## Exercise description
Output, word for word, every line from the line with "R2: 6.8k (GND, N_5) -> 62k (GND, N_5)" through the final line of the data below.

## Data to use

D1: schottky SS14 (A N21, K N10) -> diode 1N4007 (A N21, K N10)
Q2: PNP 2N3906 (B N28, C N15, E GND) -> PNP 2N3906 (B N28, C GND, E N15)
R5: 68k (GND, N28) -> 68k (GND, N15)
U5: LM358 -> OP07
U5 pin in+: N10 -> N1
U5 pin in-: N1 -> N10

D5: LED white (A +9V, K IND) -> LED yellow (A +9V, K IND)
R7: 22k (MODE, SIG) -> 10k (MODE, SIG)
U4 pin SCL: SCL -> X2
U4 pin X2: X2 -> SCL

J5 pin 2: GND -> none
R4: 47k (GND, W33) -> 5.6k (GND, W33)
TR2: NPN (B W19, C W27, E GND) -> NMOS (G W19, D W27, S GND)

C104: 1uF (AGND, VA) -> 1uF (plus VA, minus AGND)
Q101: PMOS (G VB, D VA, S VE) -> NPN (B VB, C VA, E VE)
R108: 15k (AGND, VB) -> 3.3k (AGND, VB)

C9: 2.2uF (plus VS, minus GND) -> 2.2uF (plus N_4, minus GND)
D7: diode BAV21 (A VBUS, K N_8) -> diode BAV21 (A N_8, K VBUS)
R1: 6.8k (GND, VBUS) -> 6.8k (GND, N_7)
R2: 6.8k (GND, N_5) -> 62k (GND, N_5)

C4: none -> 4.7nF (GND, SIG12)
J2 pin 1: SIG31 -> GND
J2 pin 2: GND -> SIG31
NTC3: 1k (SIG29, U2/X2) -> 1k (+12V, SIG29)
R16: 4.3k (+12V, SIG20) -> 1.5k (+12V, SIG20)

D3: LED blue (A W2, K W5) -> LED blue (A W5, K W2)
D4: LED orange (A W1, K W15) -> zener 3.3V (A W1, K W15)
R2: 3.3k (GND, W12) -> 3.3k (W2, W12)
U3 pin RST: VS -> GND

## Task response
R2: 6.8k (GND, N_5) -> 62k (GND, N_5)

C4: none -> 4.7nF (GND, SIG12)
J2 pin 1: SIG31 -> GND
J2 pin 2: GND -> SIG31
NTC3: 1k (SIG29, U2/X2) -> 1k (+12V, SIG29)
R16: 4.3k (+12V, SIG20) -> 1.5k (+12V, SIG20)

D3: LED blue (A W2, K W5) -> LED blue (A W5, K W2)
D4: LED orange (A W1, K W15) -> zener 3.3V (A W1, K W15)
R2: 3.3k (GND, W12) -> 3.3k (W2, W12)
U3 pin RST: VS -> GND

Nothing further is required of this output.